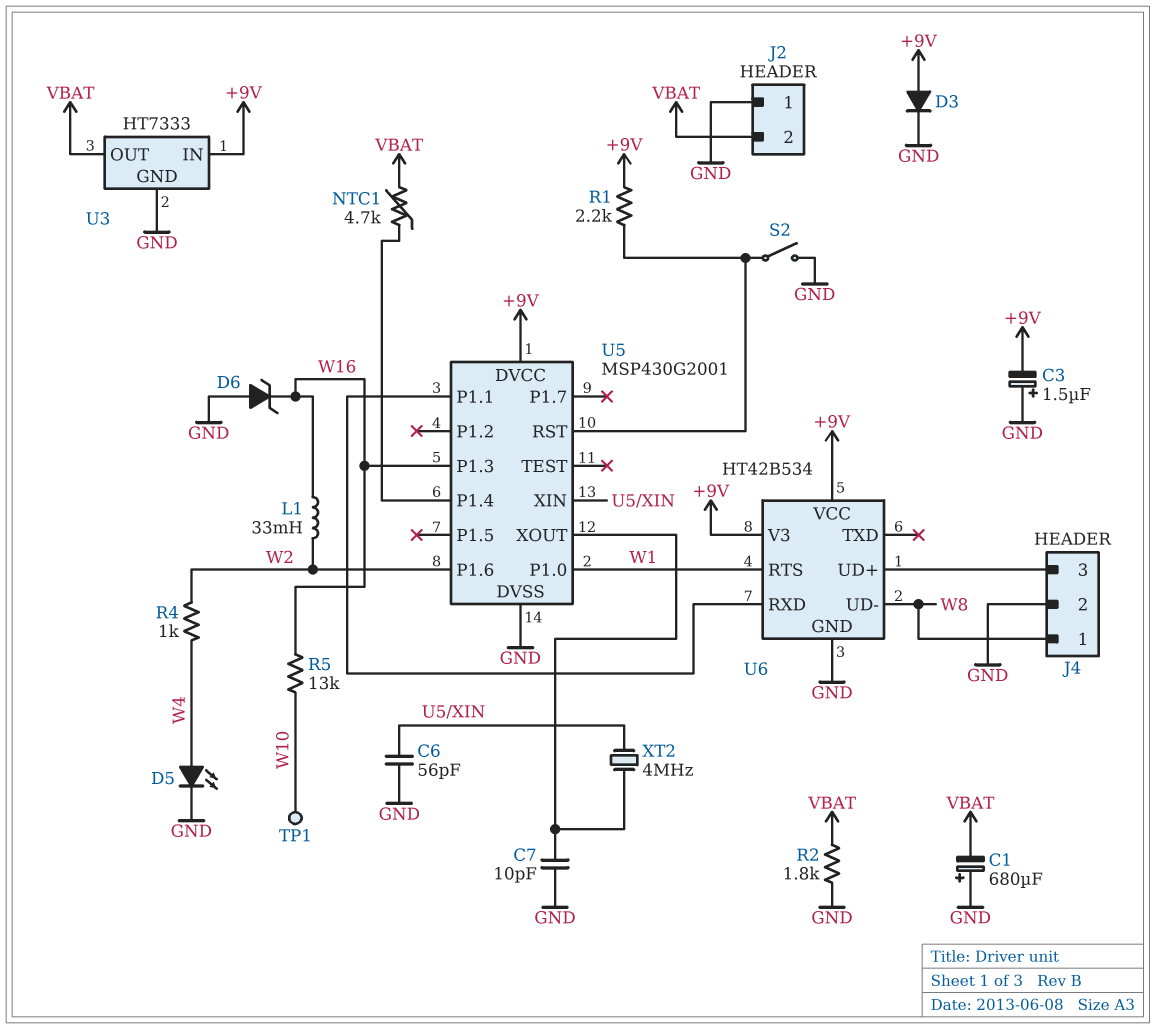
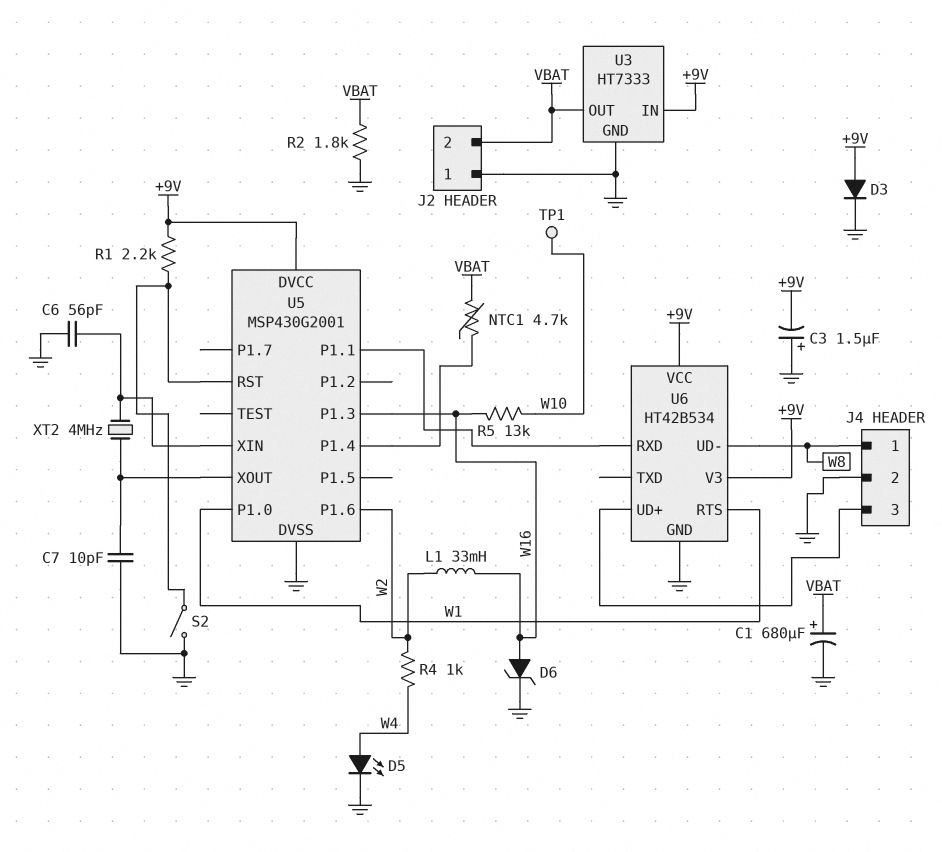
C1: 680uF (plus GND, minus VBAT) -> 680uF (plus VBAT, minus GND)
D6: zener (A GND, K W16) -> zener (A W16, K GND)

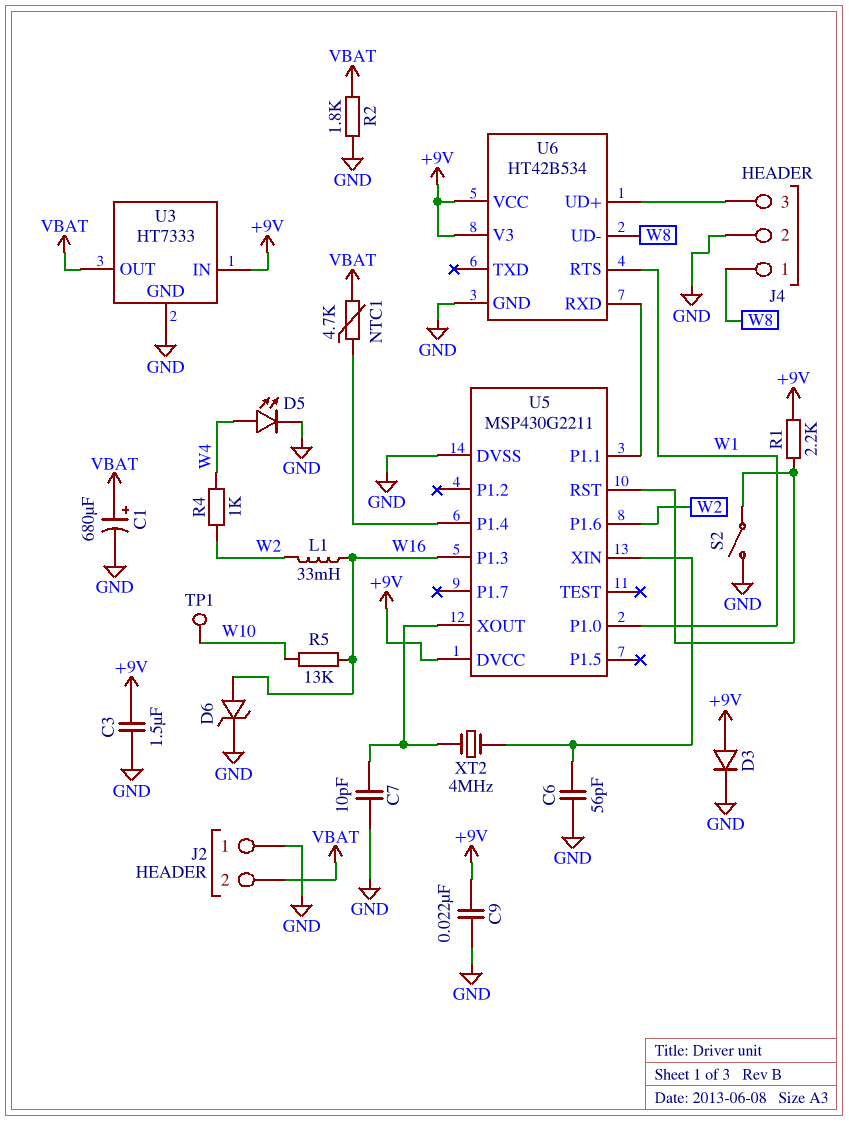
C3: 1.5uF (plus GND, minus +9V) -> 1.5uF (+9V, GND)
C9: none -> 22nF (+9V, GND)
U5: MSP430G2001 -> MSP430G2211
* * *
* [Exercise] Pull out all lines in the data above that include "plus".

* [Task solution]
C1: 680uF (plus GND, minus VBAT) -> 680uF (plus VBAT, minus GND)
C3: 1.5uF (plus GND, minus +9V) -> 1.5uF (+9V, GND)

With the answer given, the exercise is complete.